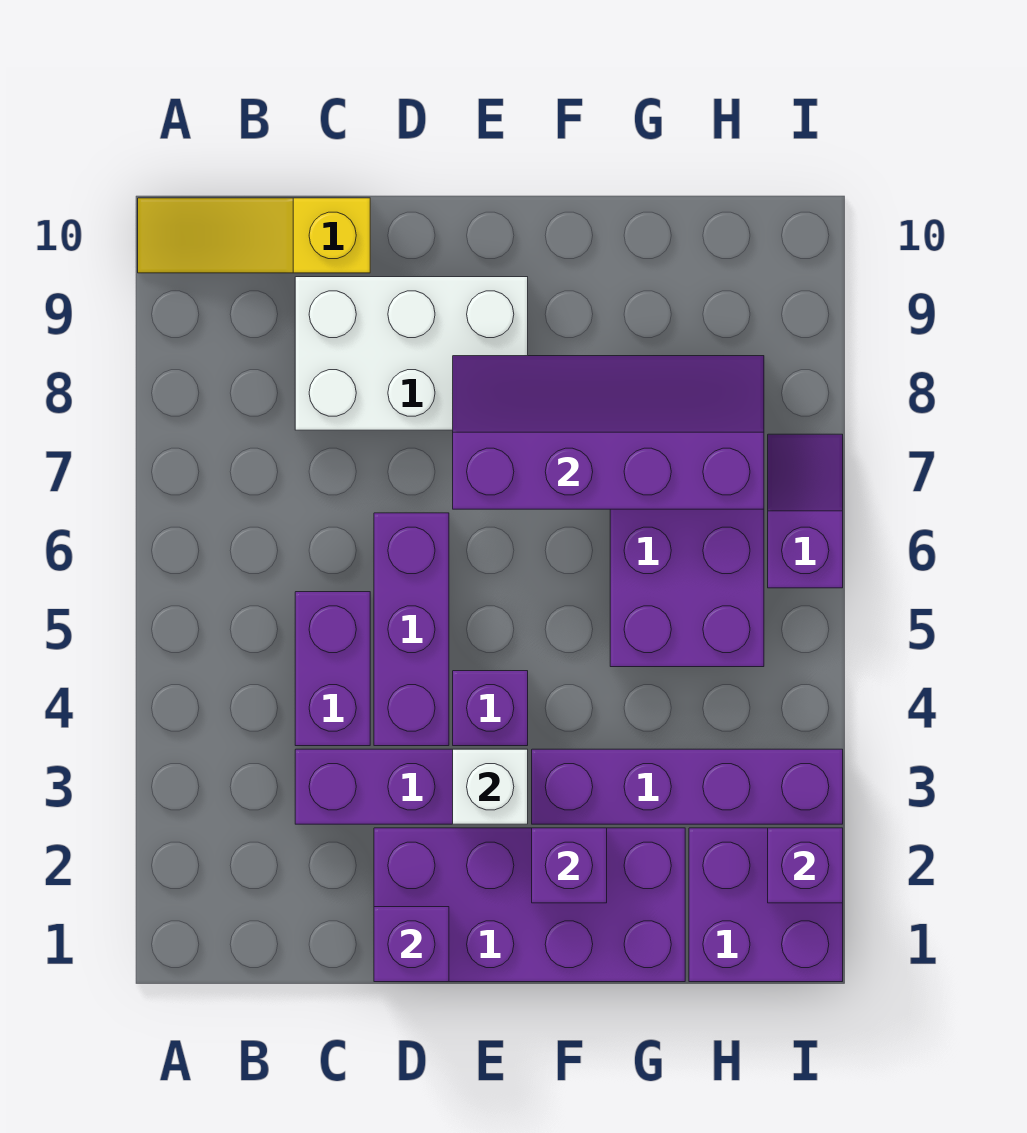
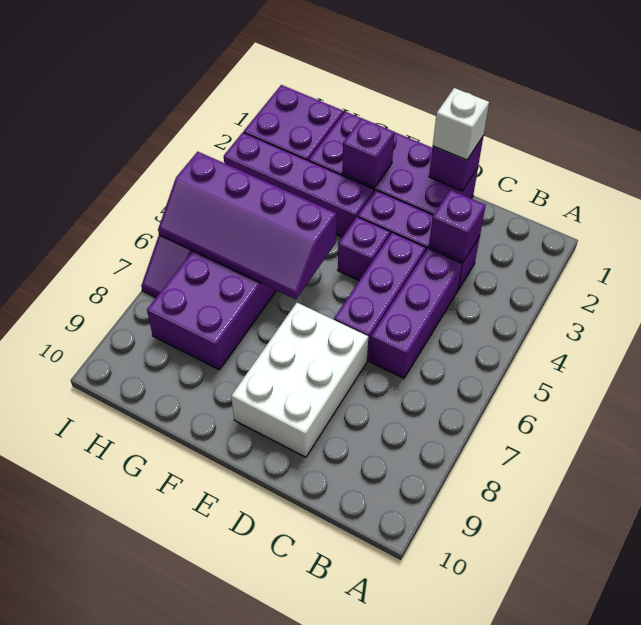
yellow slope A10:C10 level 1 top C -> none
purple brick C4:C5 level 1 -> purple brick C4:C6 level 1
white brick C8:E9 level 1 -> white brick D7:E9 level 1
white brick E3 level 2 -> white brick D1 level 3
purple slope E7:H8 level 2 top 7 -> purple slope F5:I6 level 2 top 5
purple brick I2 level 2 -> purple brick C3 level 2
= = = = = = =
= To do =
Return every line above verbatim, pictures excluded.

= Reply to the exercise =
yellow slope A10:C10 level 1 top C -> none
purple brick C4:C5 level 1 -> purple brick C4:C6 level 1
white brick C8:E9 level 1 -> white brick D7:E9 level 1
white brick E3 level 2 -> white brick D1 level 3
purple slope E7:H8 level 2 top 7 -> purple slope F5:I6 level 2 top 5
purple brick I2 level 2 -> purple brick C3 level 2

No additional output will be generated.